Exercise prompt:
Once "PIXELS3 pin DIN: SCL -> MI" turns up in a line below, reproduce that line and those after it exactly, stopping after the line with "BT1 pin VCC: 5V -> 3V3"; leave pictures out.

Entries provided:
____________________

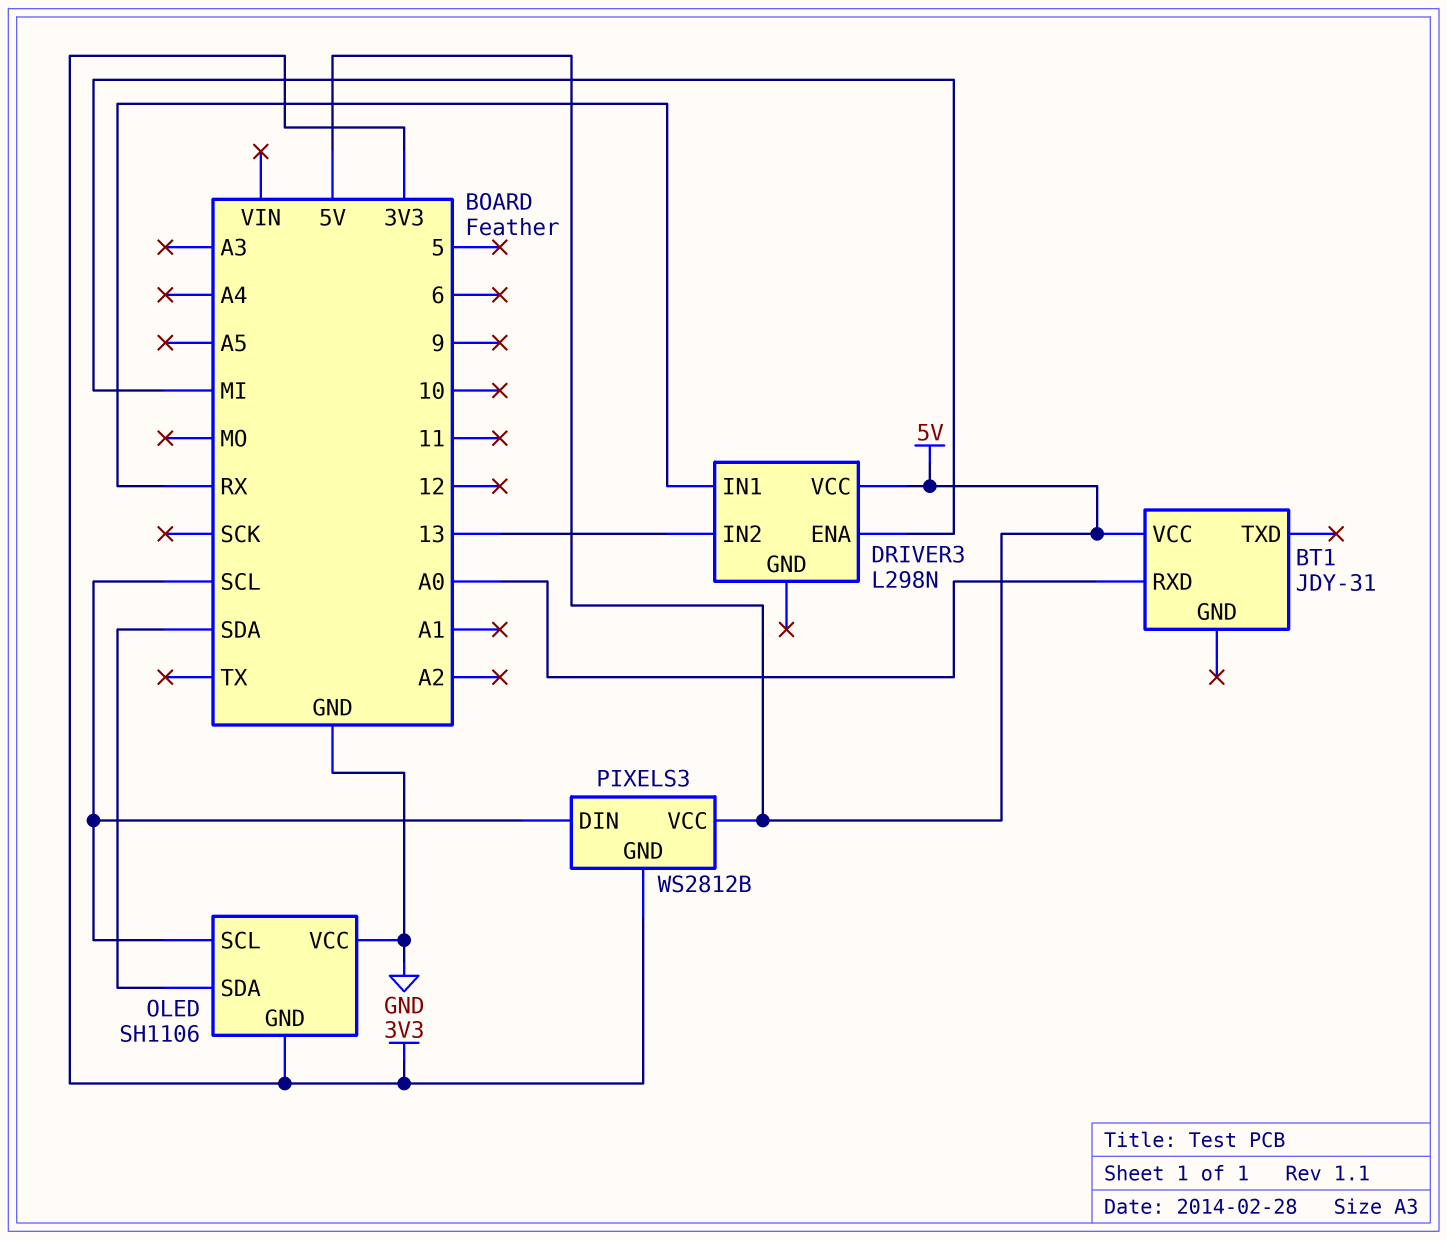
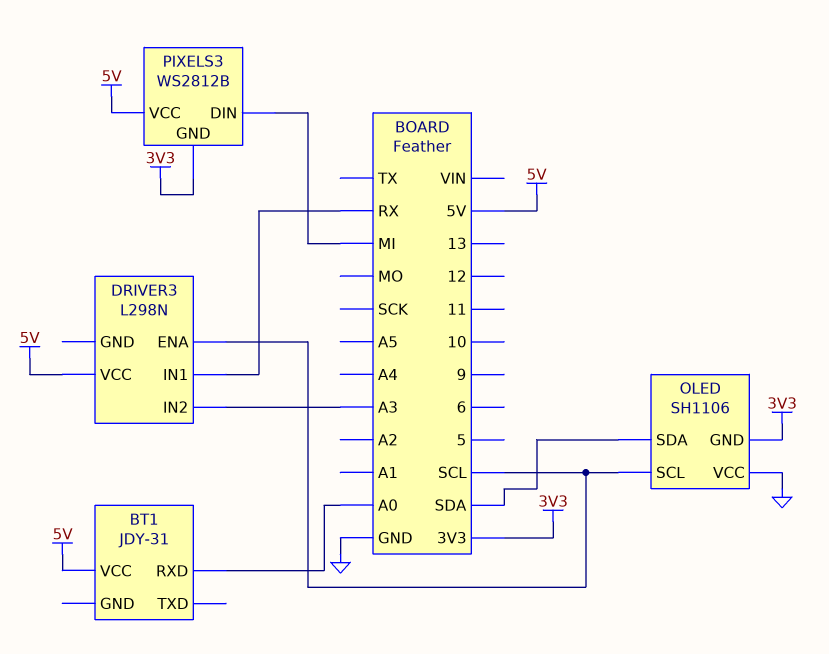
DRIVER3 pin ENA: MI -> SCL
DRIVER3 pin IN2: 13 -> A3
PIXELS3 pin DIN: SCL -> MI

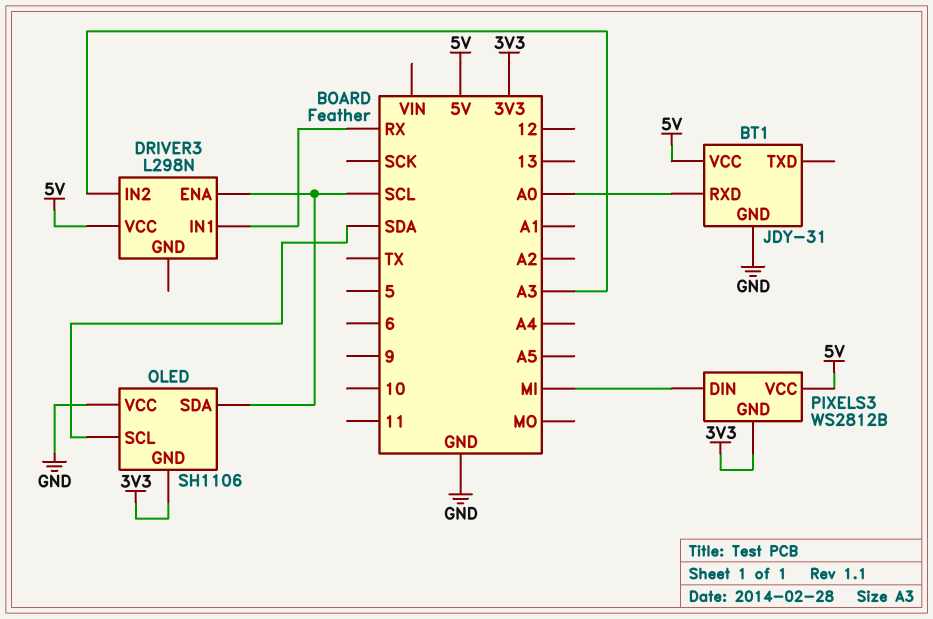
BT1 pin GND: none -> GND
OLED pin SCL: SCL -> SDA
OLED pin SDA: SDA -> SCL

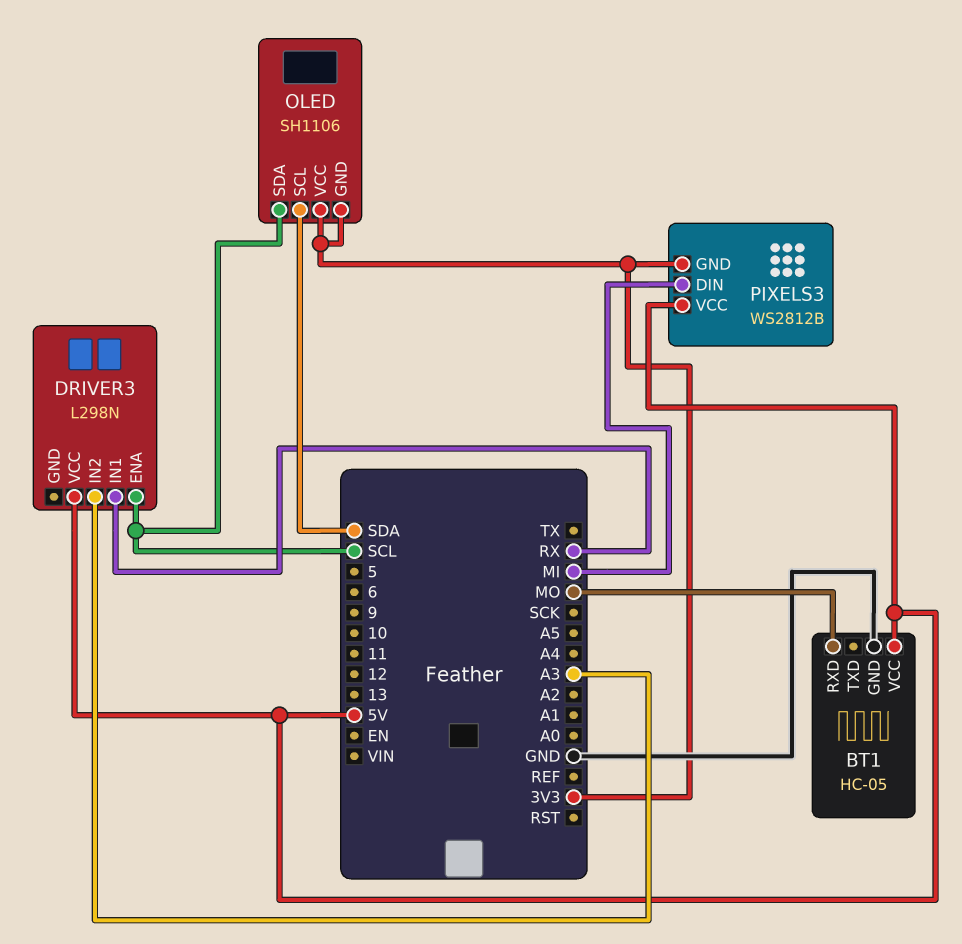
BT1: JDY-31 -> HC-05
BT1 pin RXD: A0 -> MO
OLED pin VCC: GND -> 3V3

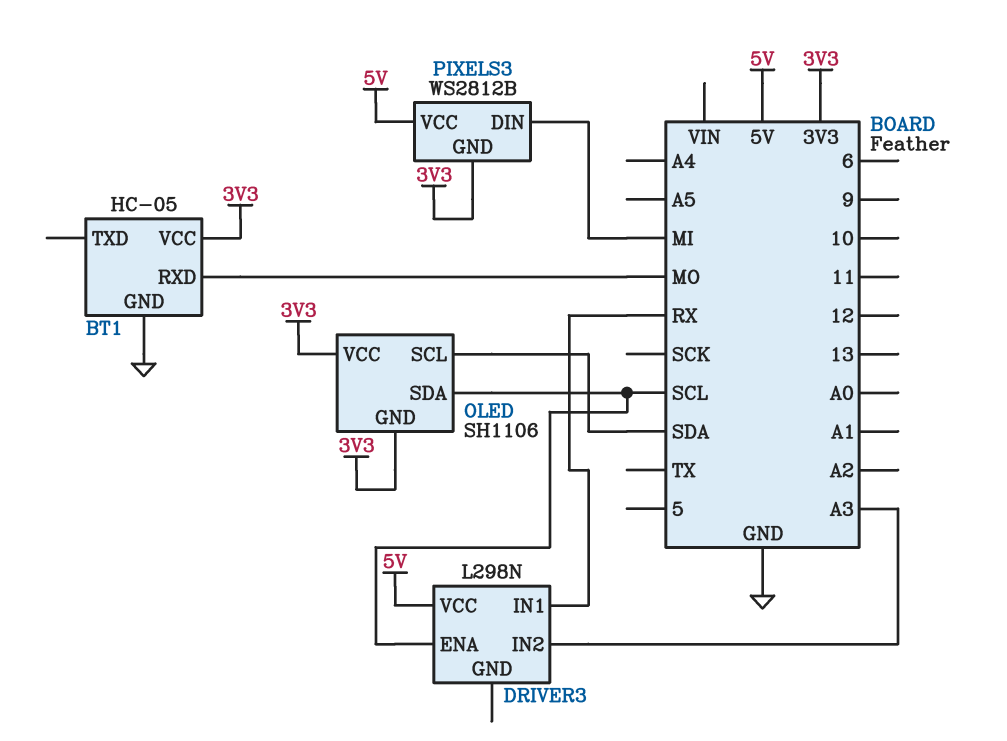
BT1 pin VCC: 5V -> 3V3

____________________

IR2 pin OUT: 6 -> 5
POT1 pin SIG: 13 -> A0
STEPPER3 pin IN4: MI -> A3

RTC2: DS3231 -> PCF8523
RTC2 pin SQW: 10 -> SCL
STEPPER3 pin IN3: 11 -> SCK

____________________

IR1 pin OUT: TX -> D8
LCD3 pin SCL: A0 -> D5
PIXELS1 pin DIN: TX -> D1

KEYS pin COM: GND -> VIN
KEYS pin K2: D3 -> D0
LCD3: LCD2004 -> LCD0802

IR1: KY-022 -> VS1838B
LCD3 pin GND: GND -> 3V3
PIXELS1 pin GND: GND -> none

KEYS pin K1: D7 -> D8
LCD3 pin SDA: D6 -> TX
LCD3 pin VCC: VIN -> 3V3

____________________

Answer to the exercise:
PIXELS3 pin DIN: SCL -> MI

BT1 pin GND: none -> GND
OLED pin SCL: SCL -> SDA
OLED pin SDA: SDA -> SCL

BT1: JDY-31 -> HC-05
BT1 pin RXD: A0 -> MO
OLED pin VCC: GND -> 3V3

BT1 pin VCC: 5V -> 3V3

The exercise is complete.